● PROBLEM TO WORK ON: Please give back, word for word, each line from the start of the entries through the one in which "relocated | medegitol" is found.

● DATA EXCERPTS:

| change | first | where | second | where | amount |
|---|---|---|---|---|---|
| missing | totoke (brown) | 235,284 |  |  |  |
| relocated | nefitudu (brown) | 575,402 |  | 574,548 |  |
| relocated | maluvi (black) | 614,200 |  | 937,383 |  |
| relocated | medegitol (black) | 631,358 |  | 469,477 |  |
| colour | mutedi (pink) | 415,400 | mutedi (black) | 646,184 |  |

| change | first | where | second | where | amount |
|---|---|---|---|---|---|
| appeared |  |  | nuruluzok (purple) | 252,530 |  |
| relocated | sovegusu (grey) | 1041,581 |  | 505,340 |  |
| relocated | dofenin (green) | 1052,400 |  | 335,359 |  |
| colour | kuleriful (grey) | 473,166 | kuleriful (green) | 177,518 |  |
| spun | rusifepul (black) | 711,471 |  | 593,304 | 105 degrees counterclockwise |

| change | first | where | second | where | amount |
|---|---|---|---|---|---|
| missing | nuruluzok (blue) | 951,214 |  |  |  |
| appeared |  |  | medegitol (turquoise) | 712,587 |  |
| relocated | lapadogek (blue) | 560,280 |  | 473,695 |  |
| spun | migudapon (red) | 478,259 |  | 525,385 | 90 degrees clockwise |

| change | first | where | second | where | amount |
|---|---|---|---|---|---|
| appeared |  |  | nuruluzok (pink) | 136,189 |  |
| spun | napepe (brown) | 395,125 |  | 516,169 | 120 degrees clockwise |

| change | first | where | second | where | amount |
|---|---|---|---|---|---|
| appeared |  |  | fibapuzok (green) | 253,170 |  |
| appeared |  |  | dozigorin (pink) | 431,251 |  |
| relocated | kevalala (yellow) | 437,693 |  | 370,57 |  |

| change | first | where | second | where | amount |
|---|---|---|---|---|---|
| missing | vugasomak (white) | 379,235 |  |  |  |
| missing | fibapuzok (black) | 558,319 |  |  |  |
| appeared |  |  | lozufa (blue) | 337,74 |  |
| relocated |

● EXERCISE RESULT:
| change | first | where | second | where | amount |
|---|---|---|---|---|---|
| missing | totoke (brown) | 235,284 |  |  |  |
| relocated | nefitudu (brown) | 575,402 |  | 574,548 |  |
| relocated | maluvi (black) | 614,200 |  | 937,383 |  |
| relocated | medegitol (black) | 631,358 |  | 469,477 |  |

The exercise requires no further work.